**Directions for this task**
From the first line to the last, write out the listing exactly.

**Entries provided**
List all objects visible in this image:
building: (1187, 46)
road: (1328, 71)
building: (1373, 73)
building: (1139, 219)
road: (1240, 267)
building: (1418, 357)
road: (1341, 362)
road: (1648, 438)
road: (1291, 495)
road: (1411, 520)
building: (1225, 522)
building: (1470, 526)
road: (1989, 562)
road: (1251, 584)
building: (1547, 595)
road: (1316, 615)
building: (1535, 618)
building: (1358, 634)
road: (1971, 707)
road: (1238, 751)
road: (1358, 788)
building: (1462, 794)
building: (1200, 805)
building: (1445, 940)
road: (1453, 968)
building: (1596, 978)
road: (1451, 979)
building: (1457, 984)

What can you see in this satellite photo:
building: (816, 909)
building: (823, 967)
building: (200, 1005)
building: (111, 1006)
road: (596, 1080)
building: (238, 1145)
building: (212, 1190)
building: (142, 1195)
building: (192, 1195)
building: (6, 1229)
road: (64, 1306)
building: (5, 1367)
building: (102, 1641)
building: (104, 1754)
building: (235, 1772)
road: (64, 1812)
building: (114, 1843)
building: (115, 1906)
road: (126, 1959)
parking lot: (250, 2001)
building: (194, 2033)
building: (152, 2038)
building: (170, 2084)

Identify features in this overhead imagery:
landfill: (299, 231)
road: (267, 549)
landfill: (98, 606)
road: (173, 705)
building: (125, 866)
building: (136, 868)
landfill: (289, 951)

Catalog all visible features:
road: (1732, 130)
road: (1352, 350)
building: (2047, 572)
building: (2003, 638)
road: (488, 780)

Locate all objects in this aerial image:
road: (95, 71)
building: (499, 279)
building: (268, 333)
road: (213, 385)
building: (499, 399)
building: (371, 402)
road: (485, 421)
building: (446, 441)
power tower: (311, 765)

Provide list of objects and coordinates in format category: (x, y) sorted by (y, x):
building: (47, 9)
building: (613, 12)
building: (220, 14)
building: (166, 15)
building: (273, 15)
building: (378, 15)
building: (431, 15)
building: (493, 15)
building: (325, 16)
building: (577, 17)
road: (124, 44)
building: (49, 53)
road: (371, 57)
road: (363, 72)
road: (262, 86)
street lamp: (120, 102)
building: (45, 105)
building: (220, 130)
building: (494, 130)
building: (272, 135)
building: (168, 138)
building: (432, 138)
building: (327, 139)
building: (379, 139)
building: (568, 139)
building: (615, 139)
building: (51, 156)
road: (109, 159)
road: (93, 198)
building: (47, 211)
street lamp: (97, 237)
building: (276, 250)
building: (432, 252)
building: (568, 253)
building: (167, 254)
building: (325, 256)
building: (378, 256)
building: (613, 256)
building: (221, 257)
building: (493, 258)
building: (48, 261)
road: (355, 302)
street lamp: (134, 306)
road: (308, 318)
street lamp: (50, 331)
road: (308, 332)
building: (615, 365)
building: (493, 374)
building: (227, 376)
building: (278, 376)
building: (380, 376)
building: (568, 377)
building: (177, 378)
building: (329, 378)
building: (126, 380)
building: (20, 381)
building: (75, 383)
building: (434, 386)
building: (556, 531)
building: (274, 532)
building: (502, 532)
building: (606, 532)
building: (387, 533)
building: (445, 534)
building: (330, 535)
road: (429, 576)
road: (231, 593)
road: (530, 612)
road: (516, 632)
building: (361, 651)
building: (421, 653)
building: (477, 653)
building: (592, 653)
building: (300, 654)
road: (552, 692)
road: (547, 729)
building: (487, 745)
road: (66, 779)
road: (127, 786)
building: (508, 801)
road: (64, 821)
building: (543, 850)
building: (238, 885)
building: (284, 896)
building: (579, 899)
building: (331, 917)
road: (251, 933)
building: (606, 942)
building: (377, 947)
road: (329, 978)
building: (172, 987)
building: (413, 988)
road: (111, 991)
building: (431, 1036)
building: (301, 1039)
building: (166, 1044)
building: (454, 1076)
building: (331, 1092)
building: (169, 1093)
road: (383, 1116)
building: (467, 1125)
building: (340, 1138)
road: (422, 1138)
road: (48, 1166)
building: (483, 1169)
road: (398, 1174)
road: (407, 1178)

**Response**
List all objects visible in this image:
building: (1187, 46)
road: (1328, 71)
building: (1373, 73)
building: (1139, 219)
road: (1240, 267)
building: (1418, 357)
road: (1341, 362)
road: (1648, 438)
road: (1291, 495)
road: (1411, 520)
building: (1225, 522)
building: (1470, 526)
road: (1989, 562)
road: (1251, 584)
building: (1547, 595)
road: (1316, 615)
building: (1535, 618)
building: (1358, 634)
road: (1971, 707)
road: (1238, 751)
road: (1358, 788)
building: (1462, 794)
building: (1200, 805)
building: (1445, 940)
road: (1453, 968)
building: (1596, 978)
road: (1451, 979)
building: (1457, 984)

What can you see in this satellite photo:
building: (816, 909)
building: (823, 967)
building: (200, 1005)
building: (111, 1006)
road: (596, 1080)
building: (238, 1145)
building: (212, 1190)
building: (142, 1195)
building: (192, 1195)
building: (6, 1229)
road: (64, 1306)
building: (5, 1367)
building: (102, 1641)
building: (104, 1754)
building: (235, 1772)
road: (64, 1812)
building: (114, 1843)
building: (115, 1906)
road: (126, 1959)
parking lot: (250, 2001)
building: (194, 2033)
building: (152, 2038)
building: (170, 2084)

Identify features in this overhead imagery:
landfill: (299, 231)
road: (267, 549)
landfill: (98, 606)
road: (173, 705)
building: (125, 866)
building: (136, 868)
landfill: (289, 951)

Catalog all visible features:
road: (1732, 130)
road: (1352, 350)
building: (2047, 572)
building: (2003, 638)
road: (488, 780)

Locate all objects in this aerial image:
road: (95, 71)
building: (499, 279)
building: (268, 333)
road: (213, 385)
building: (499, 399)
building: (371, 402)
road: (485, 421)
building: (446, 441)
power tower: (311, 765)

Provide list of objects and coordinates in format category: (x, y) sorted by (y, x):
building: (47, 9)
building: (613, 12)
building: (220, 14)
building: (166, 15)
building: (273, 15)
building: (378, 15)
building: (431, 15)
building: (493, 15)
building: (325, 16)
building: (577, 17)
road: (124, 44)
building: (49, 53)
road: (371, 57)
road: (363, 72)
road: (262, 86)
street lamp: (120, 102)
building: (45, 105)
building: (220, 130)
building: (494, 130)
building: (272, 135)
building: (168, 138)
building: (432, 138)
building: (327, 139)
building: (379, 139)
building: (568, 139)
building: (615, 139)
building: (51, 156)
road: (109, 159)
road: (93, 198)
building: (47, 211)
street lamp: (97, 237)
building: (276, 250)
building: (432, 252)
building: (568, 253)
building: (167, 254)
building: (325, 256)
building: (378, 256)
building: (613, 256)
building: (221, 257)
building: (493, 258)
building: (48, 261)
road: (355, 302)
street lamp: (134, 306)
road: (308, 318)
street lamp: (50, 331)
road: (308, 332)
building: (615, 365)
building: (493, 374)
building: (227, 376)
building: (278, 376)
building: (380, 376)
building: (568, 377)
building: (177, 378)
building: (329, 378)
building: (126, 380)
building: (20, 381)
building: (75, 383)
building: (434, 386)
building: (556, 531)
building: (274, 532)
building: (502, 532)
building: (606, 532)
building: (387, 533)
building: (445, 534)
building: (330, 535)
road: (429, 576)
road: (231, 593)
road: (530, 612)
road: (516, 632)
building: (361, 651)
building: (421, 653)
building: (477, 653)
building: (592, 653)
building: (300, 654)
road: (552, 692)
road: (547, 729)
building: (487, 745)
road: (66, 779)
road: (127, 786)
building: (508, 801)
road: (64, 821)
building: (543, 850)
building: (238, 885)
building: (284, 896)
building: (579, 899)
building: (331, 917)
road: (251, 933)
building: (606, 942)
building: (377, 947)
road: (329, 978)
building: (172, 987)
building: (413, 988)
road: (111, 991)
building: (431, 1036)
building: (301, 1039)
building: (166, 1044)
building: (454, 1076)
building: (331, 1092)
building: (169, 1093)
road: (383, 1116)
building: (467, 1125)
building: (340, 1138)
road: (422, 1138)
road: (48, 1166)
building: (483, 1169)
road: (398, 1174)
road: (407, 1178)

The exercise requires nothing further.